▸ **DATASET RECORDS**
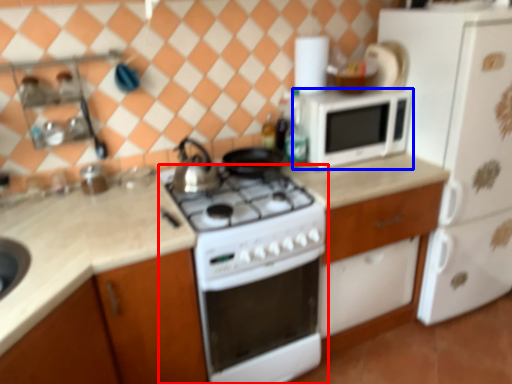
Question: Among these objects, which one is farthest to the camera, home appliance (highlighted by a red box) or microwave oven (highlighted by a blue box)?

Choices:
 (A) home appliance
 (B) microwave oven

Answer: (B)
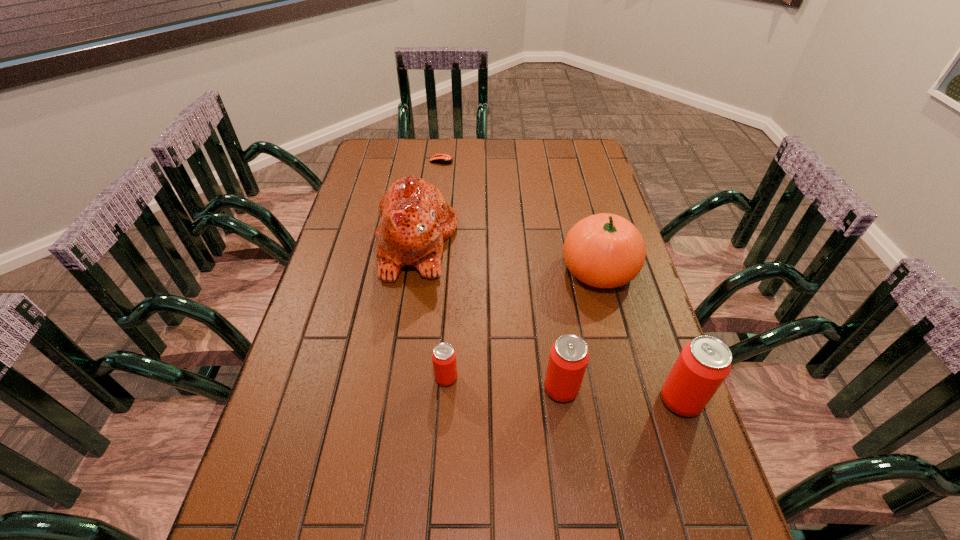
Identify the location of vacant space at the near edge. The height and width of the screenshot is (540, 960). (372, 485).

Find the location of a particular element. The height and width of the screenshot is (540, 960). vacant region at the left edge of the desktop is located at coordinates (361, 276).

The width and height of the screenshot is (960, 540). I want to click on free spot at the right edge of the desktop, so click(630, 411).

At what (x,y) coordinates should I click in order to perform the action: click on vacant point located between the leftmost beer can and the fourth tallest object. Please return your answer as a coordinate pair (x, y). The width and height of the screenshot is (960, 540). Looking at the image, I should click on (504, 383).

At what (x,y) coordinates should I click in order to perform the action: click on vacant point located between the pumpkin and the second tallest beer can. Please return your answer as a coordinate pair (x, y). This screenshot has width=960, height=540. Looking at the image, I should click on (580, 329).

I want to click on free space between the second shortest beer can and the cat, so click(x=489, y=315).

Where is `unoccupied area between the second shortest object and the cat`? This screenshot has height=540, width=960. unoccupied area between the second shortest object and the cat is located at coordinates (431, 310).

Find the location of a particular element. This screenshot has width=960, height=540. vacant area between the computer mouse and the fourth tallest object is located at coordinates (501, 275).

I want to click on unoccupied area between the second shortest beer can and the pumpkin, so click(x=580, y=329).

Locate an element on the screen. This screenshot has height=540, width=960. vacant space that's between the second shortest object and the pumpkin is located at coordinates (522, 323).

* * *

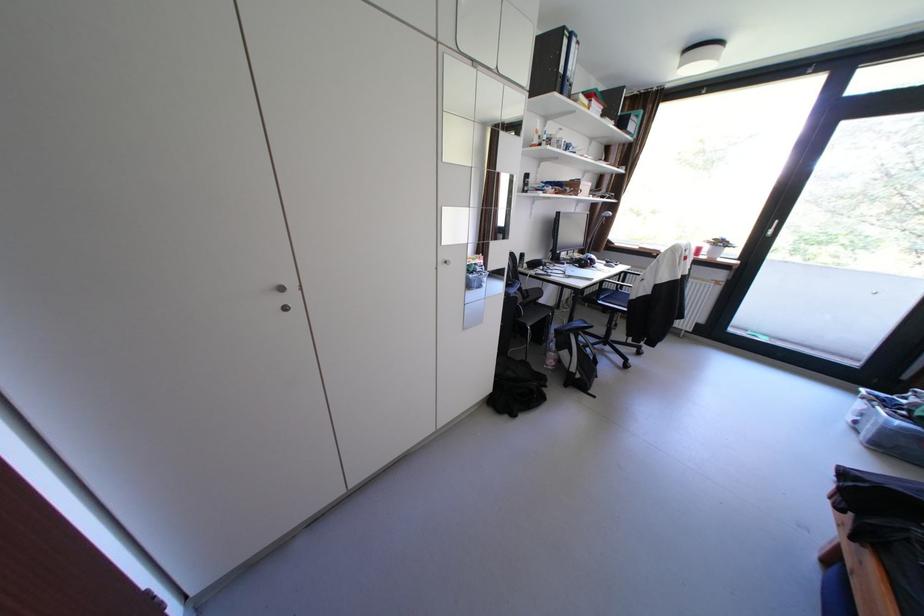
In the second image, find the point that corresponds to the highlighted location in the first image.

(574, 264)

▸ **YOUR TASK**
Render the lines from the one containing "Answer: (B)" through the one containing "The width and height of the screenshot is (960, 540). I", inclusive, as a JSON list of strings with one string per line. Omit blank lines and the pictures.

▸ **FINAL ANSWER**
[
  "Answer: (B)",
  "Identify the location of vacant space at the near edge. The height and width of the screenshot is (540, 960). (372, 485).",
  "Find the location of a particular element. The height and width of the screenshot is (540, 960). vacant region at the left edge of the desktop is located at coordinates (361, 276).",
  "The width and height of the screenshot is (960, 540). I want to click on free spot at the right edge of the desktop, so click(630, 411)."
]